* **PROBLEM TO WORK ON**:
Where in the material does the word "rotated" appear? Copy each line that has it.

* **EXERCISE MATERIALS**:

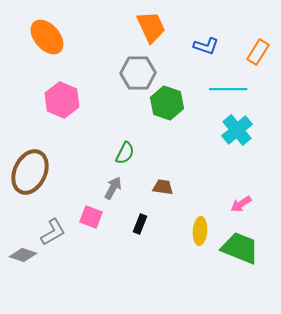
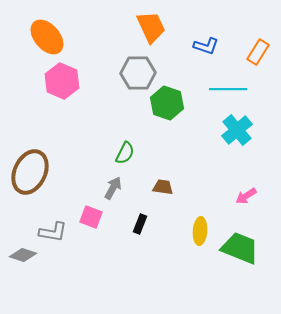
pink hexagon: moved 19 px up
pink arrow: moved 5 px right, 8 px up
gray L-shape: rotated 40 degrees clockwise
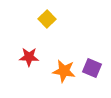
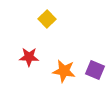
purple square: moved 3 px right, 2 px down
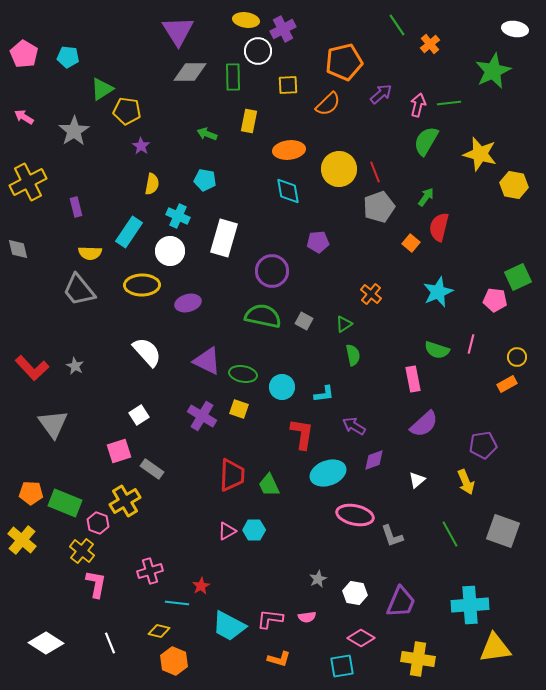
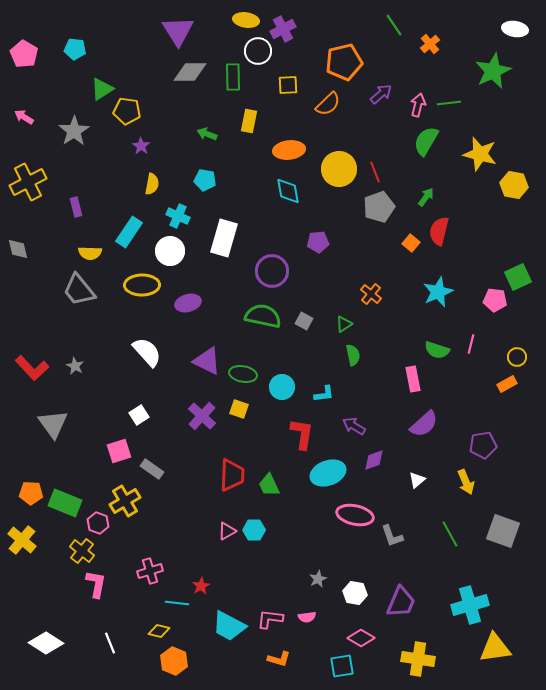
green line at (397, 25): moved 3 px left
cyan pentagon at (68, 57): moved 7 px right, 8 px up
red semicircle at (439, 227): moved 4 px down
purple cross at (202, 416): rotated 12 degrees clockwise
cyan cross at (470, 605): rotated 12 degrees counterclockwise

* * *

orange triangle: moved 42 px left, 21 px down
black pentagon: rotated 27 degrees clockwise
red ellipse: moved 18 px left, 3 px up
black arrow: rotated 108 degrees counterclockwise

* **COMPLETED TASK**:
gray L-shape: rotated 40 degrees clockwise
purple cross at (202, 416): rotated 12 degrees clockwise
cyan cross at (470, 605): rotated 12 degrees counterclockwise
black pentagon: rotated 27 degrees clockwise
black arrow: rotated 108 degrees counterclockwise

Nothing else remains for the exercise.